#### Given records ####
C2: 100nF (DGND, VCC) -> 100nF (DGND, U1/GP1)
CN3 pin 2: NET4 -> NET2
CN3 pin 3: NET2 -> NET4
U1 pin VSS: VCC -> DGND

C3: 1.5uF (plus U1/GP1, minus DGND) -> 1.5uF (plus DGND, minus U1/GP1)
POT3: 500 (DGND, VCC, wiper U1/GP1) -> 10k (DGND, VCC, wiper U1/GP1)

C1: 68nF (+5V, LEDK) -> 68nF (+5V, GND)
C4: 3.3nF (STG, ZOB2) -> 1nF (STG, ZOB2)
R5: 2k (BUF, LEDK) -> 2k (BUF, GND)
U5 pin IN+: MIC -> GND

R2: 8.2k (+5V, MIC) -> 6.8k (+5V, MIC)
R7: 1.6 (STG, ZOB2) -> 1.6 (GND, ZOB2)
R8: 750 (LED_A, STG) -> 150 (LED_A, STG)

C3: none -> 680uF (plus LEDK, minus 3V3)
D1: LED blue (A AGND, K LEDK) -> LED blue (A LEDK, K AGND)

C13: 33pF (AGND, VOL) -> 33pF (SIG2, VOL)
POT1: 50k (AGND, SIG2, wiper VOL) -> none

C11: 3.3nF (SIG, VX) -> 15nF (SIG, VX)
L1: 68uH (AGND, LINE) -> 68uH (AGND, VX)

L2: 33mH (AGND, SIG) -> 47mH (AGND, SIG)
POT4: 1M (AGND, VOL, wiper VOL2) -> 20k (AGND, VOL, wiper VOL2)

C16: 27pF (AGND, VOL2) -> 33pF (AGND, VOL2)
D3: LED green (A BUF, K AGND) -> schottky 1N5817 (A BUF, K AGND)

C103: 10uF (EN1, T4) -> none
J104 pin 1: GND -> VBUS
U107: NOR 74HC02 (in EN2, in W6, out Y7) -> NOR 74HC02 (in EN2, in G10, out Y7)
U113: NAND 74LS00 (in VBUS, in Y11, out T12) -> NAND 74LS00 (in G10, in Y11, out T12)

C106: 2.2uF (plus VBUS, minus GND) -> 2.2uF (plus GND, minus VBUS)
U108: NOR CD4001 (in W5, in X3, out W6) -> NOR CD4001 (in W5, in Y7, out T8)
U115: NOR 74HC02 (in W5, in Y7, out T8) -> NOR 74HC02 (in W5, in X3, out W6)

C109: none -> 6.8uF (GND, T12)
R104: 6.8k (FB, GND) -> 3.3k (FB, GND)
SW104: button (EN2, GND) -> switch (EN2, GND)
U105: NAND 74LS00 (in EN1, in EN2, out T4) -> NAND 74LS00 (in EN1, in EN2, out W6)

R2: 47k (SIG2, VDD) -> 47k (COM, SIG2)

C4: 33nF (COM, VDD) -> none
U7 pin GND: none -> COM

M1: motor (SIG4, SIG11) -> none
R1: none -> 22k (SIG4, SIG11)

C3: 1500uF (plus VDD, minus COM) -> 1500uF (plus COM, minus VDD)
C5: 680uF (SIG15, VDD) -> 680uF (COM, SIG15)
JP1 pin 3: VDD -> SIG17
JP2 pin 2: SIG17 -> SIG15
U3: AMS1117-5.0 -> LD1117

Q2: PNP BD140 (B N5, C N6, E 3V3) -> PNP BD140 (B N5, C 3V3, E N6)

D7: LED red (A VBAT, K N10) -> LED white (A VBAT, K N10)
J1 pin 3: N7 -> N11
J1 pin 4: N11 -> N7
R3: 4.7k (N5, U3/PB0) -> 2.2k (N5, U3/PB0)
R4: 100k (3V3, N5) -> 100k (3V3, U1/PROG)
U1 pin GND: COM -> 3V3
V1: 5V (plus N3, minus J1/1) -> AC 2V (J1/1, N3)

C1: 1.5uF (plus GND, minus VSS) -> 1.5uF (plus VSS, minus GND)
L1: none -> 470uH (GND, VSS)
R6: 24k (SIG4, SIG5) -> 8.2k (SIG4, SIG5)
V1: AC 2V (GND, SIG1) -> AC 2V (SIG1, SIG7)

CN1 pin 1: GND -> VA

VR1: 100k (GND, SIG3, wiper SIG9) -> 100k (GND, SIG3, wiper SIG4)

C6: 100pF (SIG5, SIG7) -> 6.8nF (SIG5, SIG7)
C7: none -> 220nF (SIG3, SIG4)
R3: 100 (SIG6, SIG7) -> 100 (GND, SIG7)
####
**What is expected:**
A copy of each line above that holds the word "plus" is the expected answer.

**Solution to the problem:**
C3: 1.5uF (plus U1/GP1, minus DGND) -> 1.5uF (plus DGND, minus U1/GP1)
C3: none -> 680uF (plus LEDK, minus 3V3)
C106: 2.2uF (plus VBUS, minus GND) -> 2.2uF (plus GND, minus VBUS)
C3: 1500uF (plus VDD, minus COM) -> 1500uF (plus COM, minus VDD)
V1: 5V (plus N3, minus J1/1) -> AC 2V (J1/1, N3)
C1: 1.5uF (plus GND, minus VSS) -> 1.5uF (plus VSS, minus GND)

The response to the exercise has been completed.